▽
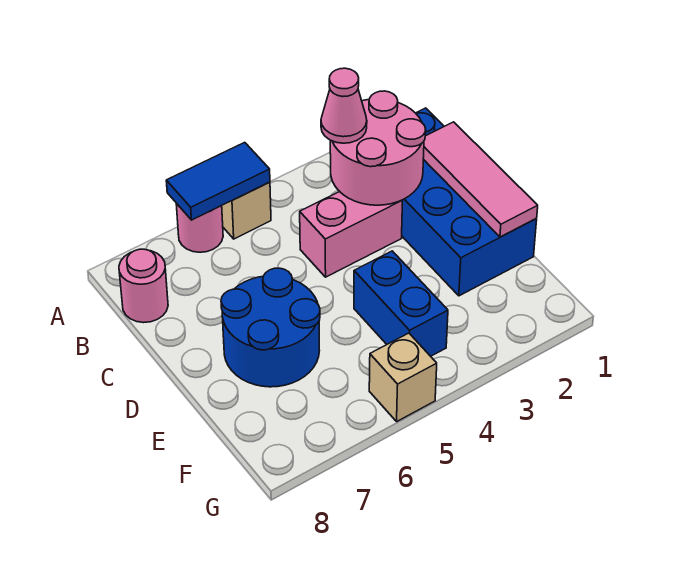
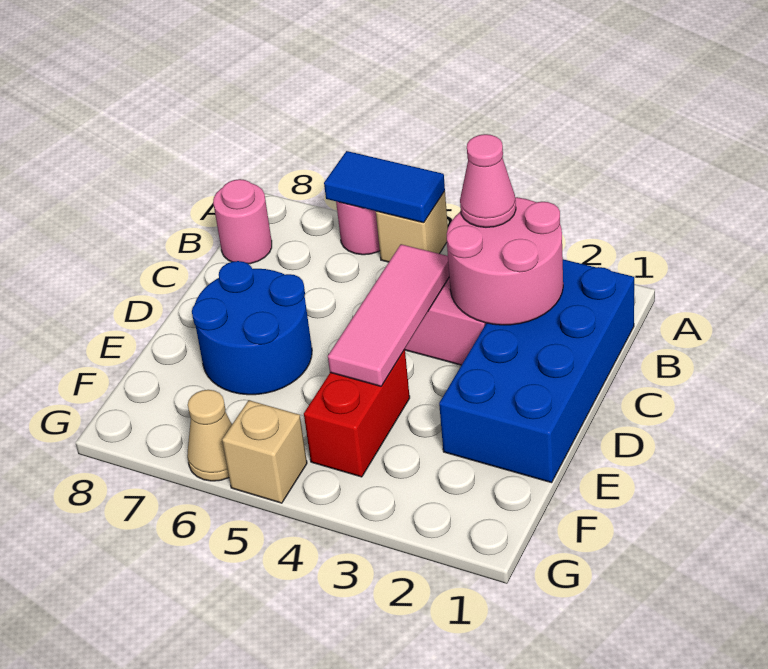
pink tile C1:E1 level 2 -> pink tile C4:E4 level 2
blue brick E4:F4 level 1 -> red brick E4:F4 level 1
none -> tan cone G6 level 1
△
* **What to do**
Would you please copy the material exactly, leaving all the pictures out?

* **Your response**
pink tile C1:E1 level 2 -> pink tile C4:E4 level 2
blue brick E4:F4 level 1 -> red brick E4:F4 level 1
none -> tan cone G6 level 1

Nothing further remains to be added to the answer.